GIVEN TASK
Collect every line in the records below that contains the string "cross", copying each line in full.

Collected data entries:
•••••

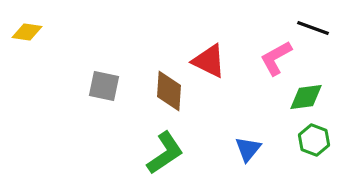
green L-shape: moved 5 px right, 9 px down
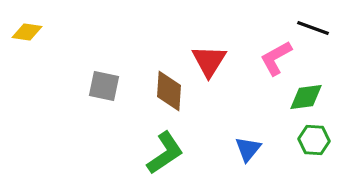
red triangle: rotated 36 degrees clockwise
green hexagon: rotated 16 degrees counterclockwise
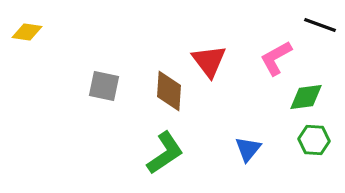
black line: moved 7 px right, 3 px up
red triangle: rotated 9 degrees counterclockwise
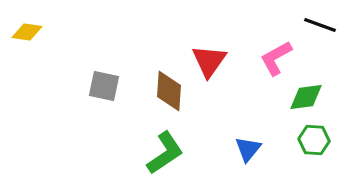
red triangle: rotated 12 degrees clockwise
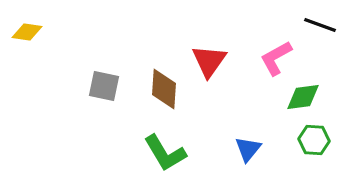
brown diamond: moved 5 px left, 2 px up
green diamond: moved 3 px left
green L-shape: rotated 93 degrees clockwise
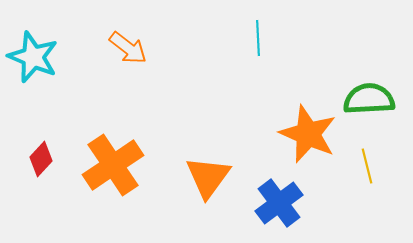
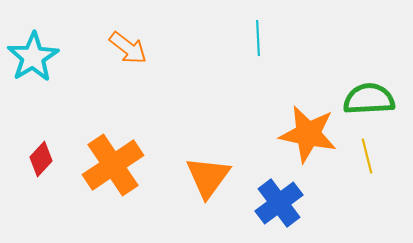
cyan star: rotated 18 degrees clockwise
orange star: rotated 12 degrees counterclockwise
yellow line: moved 10 px up
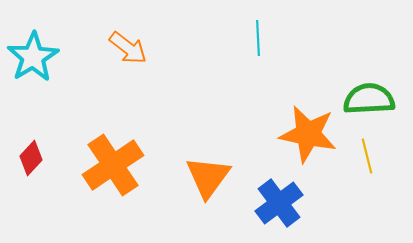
red diamond: moved 10 px left, 1 px up
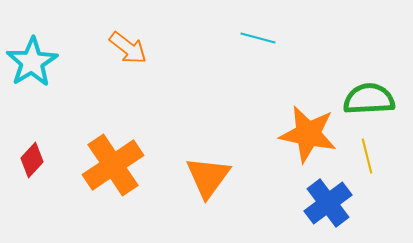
cyan line: rotated 72 degrees counterclockwise
cyan star: moved 1 px left, 5 px down
red diamond: moved 1 px right, 2 px down
blue cross: moved 49 px right
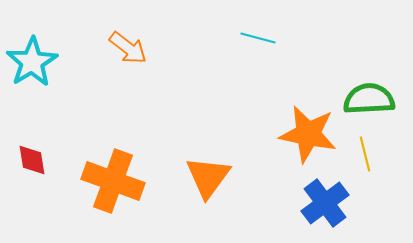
yellow line: moved 2 px left, 2 px up
red diamond: rotated 52 degrees counterclockwise
orange cross: moved 16 px down; rotated 36 degrees counterclockwise
blue cross: moved 3 px left
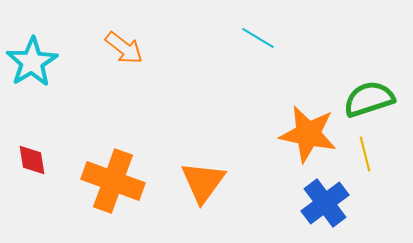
cyan line: rotated 16 degrees clockwise
orange arrow: moved 4 px left
green semicircle: rotated 15 degrees counterclockwise
orange triangle: moved 5 px left, 5 px down
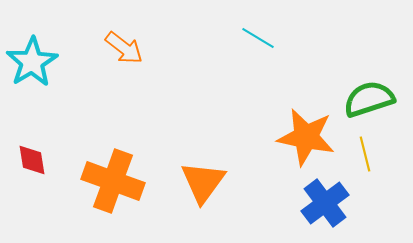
orange star: moved 2 px left, 3 px down
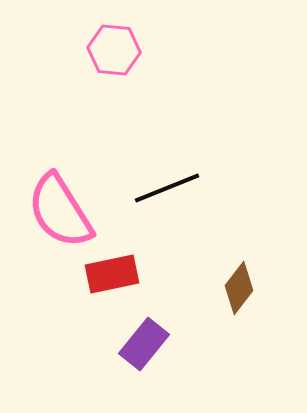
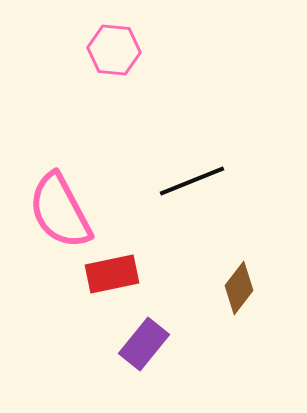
black line: moved 25 px right, 7 px up
pink semicircle: rotated 4 degrees clockwise
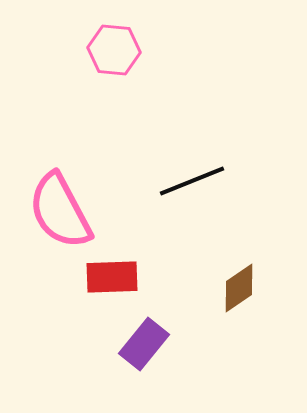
red rectangle: moved 3 px down; rotated 10 degrees clockwise
brown diamond: rotated 18 degrees clockwise
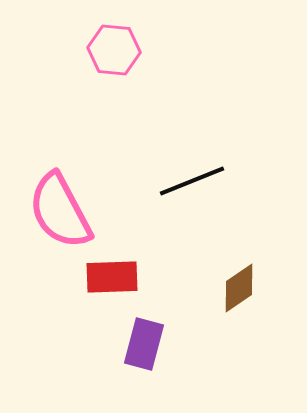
purple rectangle: rotated 24 degrees counterclockwise
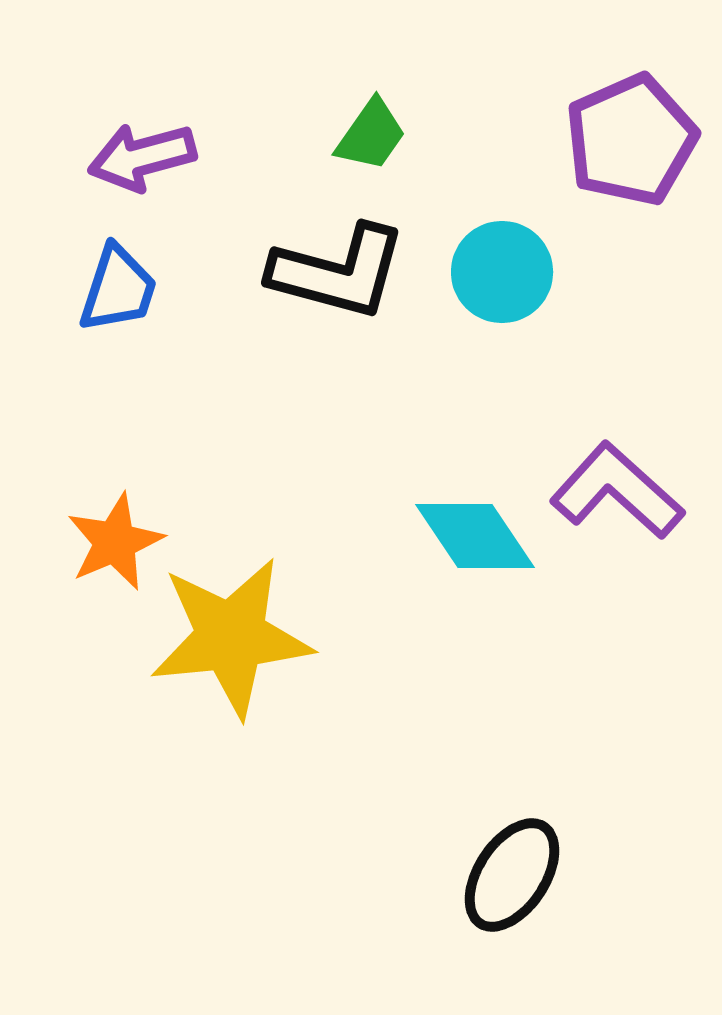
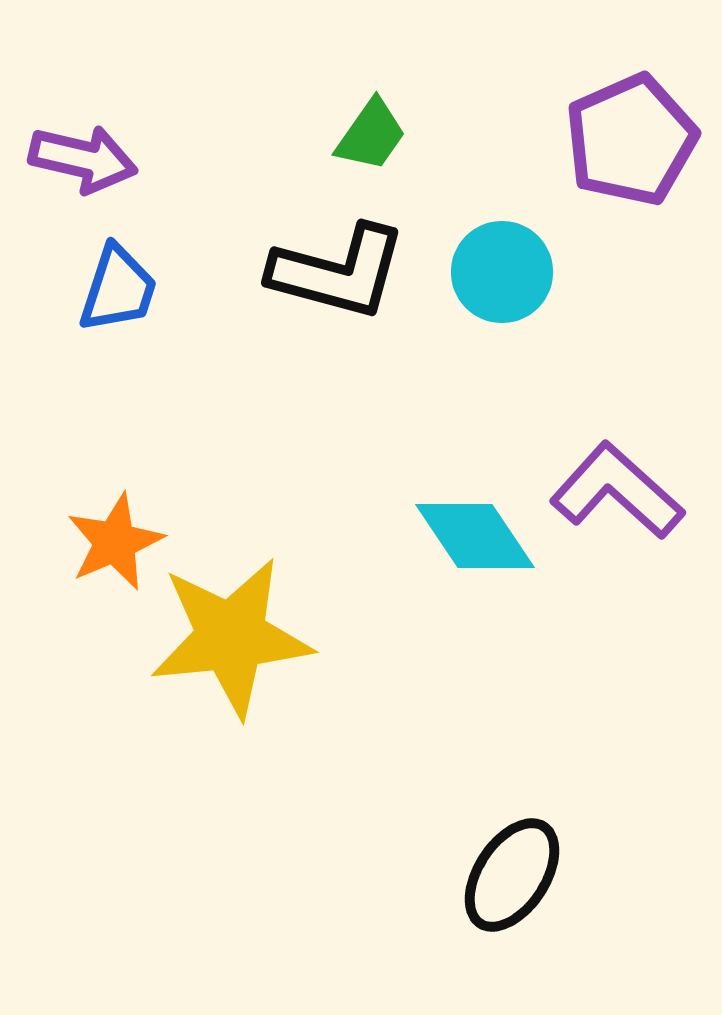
purple arrow: moved 59 px left, 2 px down; rotated 152 degrees counterclockwise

•••••

WRITTEN RESPONSE
blue cross: moved 49 px right
orange cross: moved 16 px down; rotated 36 degrees counterclockwise
blue cross: moved 3 px left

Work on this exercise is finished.